## Task objective
Once every line in the data below has been checked for "NAND", give the number of lines that hold it, and only that.
━━━━
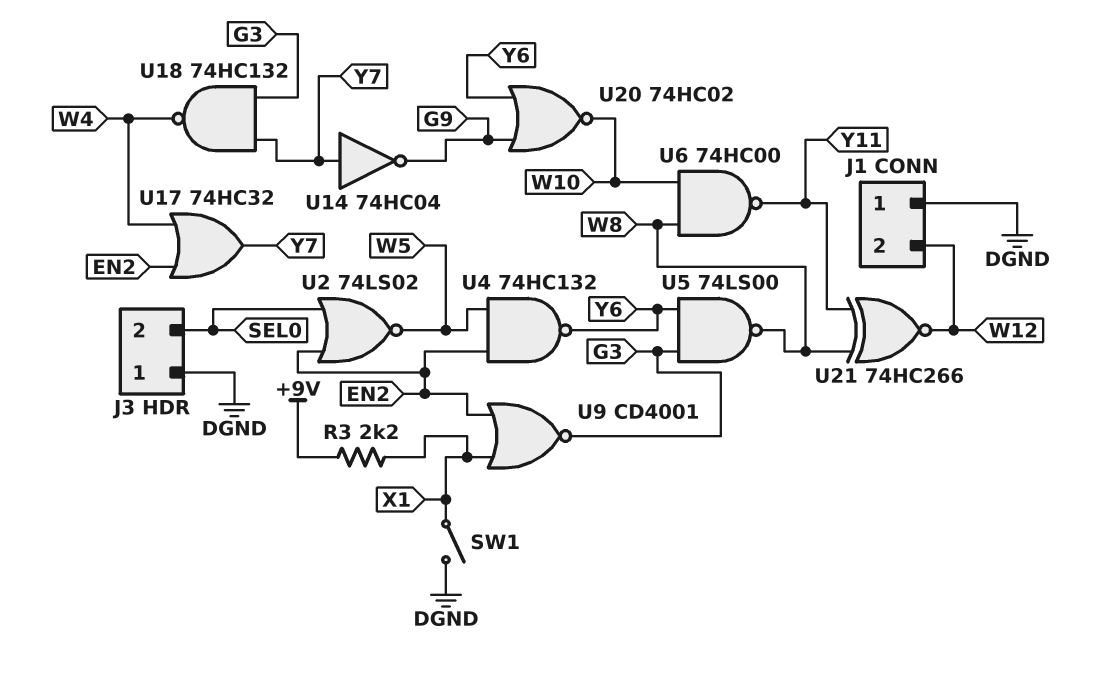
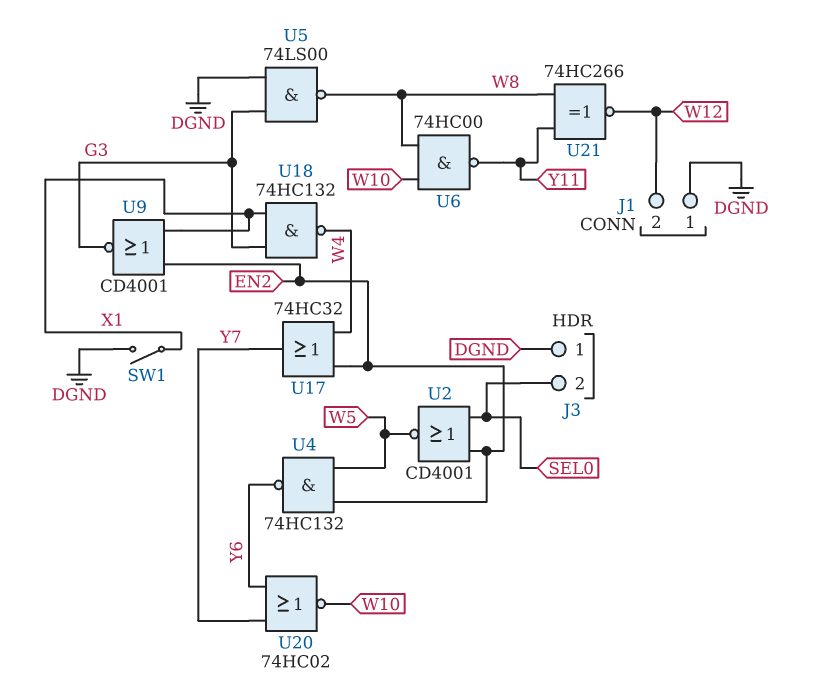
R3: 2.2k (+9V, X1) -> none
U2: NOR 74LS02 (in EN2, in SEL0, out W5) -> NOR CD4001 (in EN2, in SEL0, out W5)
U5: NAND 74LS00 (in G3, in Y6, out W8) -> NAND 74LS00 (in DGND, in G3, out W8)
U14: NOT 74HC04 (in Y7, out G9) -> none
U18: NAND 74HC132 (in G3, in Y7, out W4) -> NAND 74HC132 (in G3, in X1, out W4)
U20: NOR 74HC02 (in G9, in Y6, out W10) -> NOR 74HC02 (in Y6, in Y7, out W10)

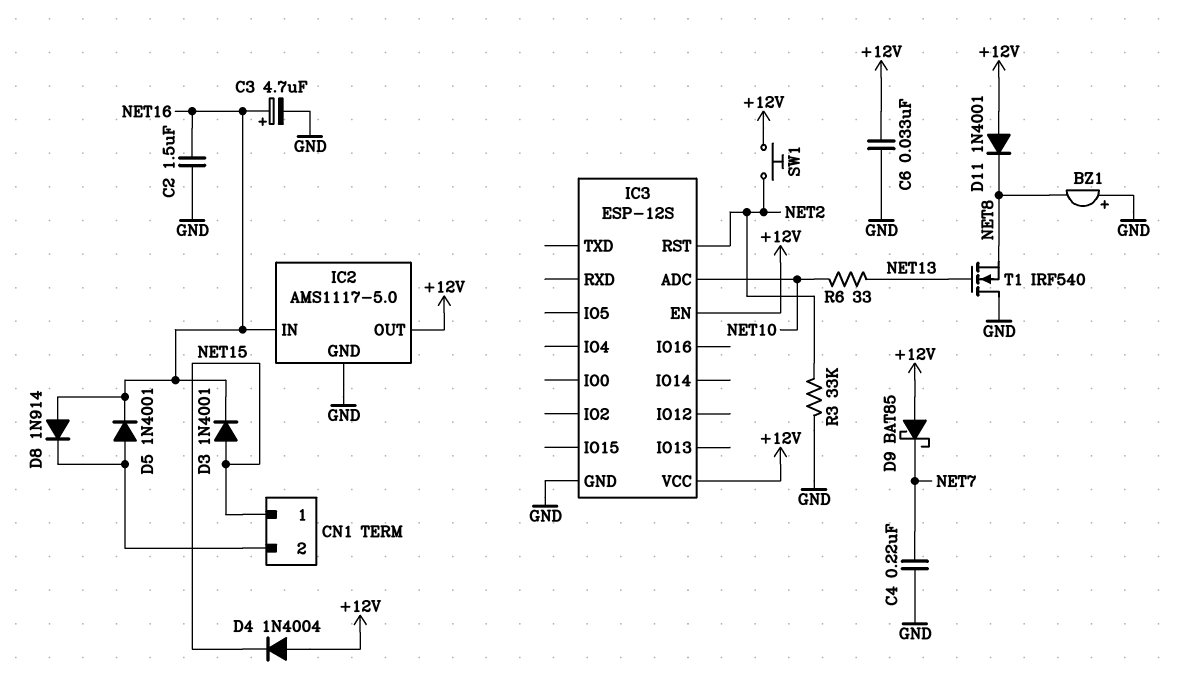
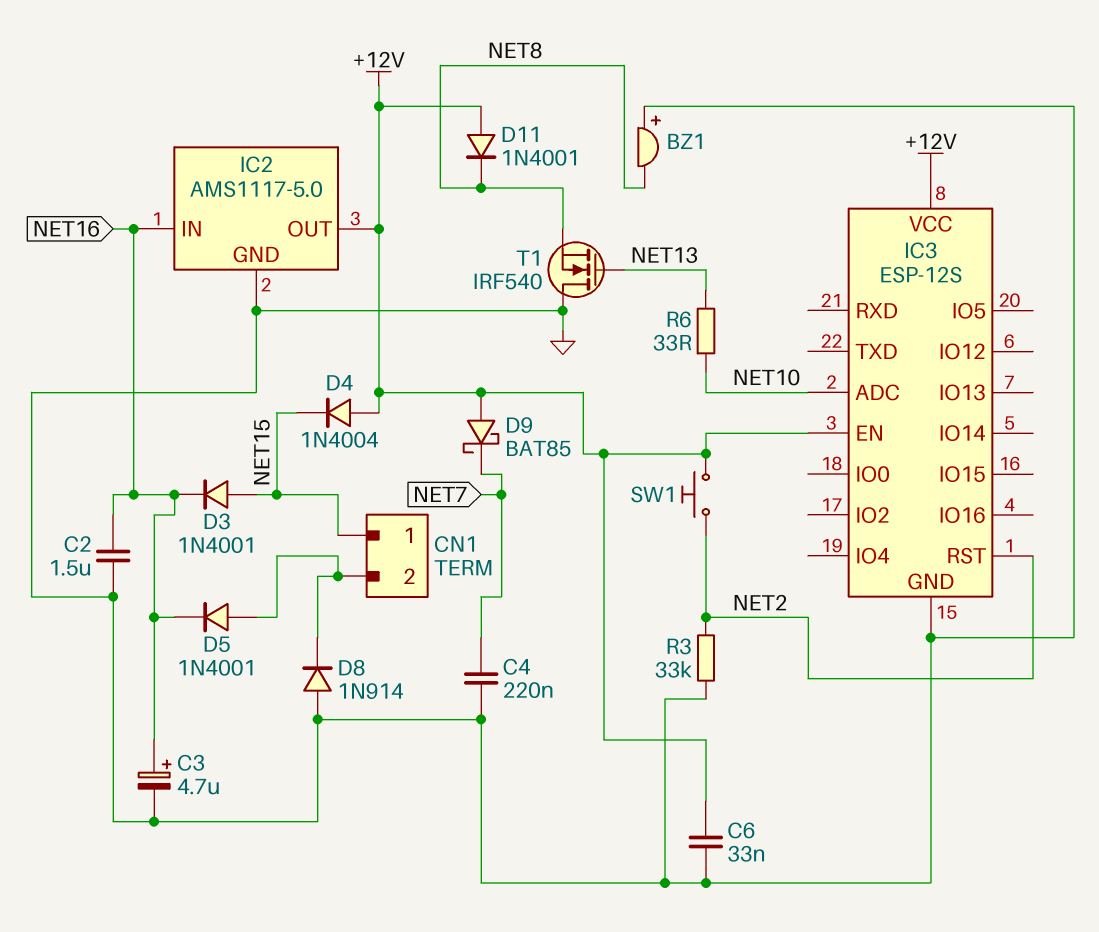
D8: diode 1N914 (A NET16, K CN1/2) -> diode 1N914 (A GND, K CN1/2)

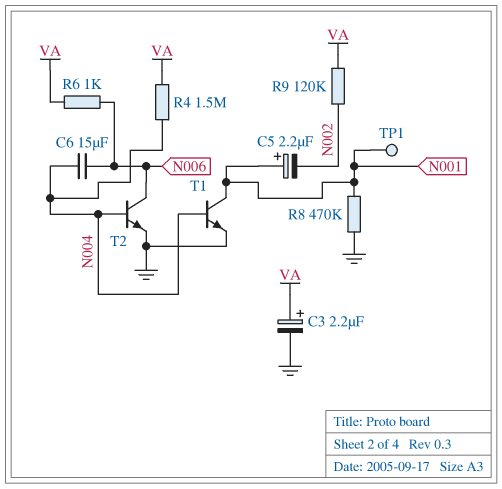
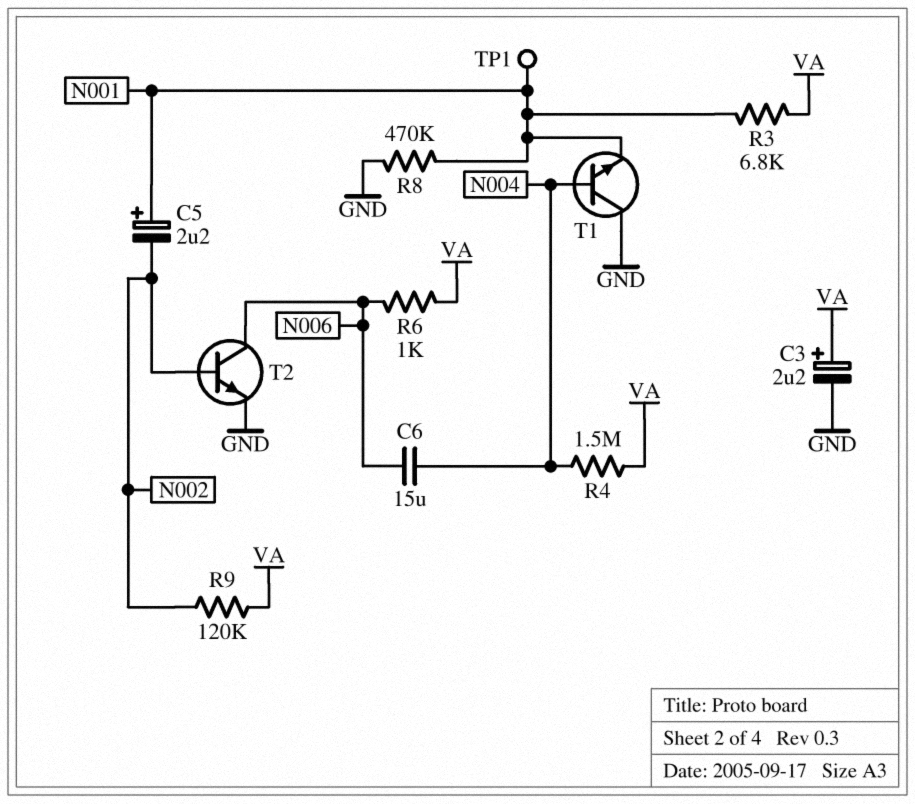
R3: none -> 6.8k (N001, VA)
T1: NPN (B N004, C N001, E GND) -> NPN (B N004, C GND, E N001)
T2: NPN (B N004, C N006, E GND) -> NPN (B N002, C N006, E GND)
━━━━
## Output below
2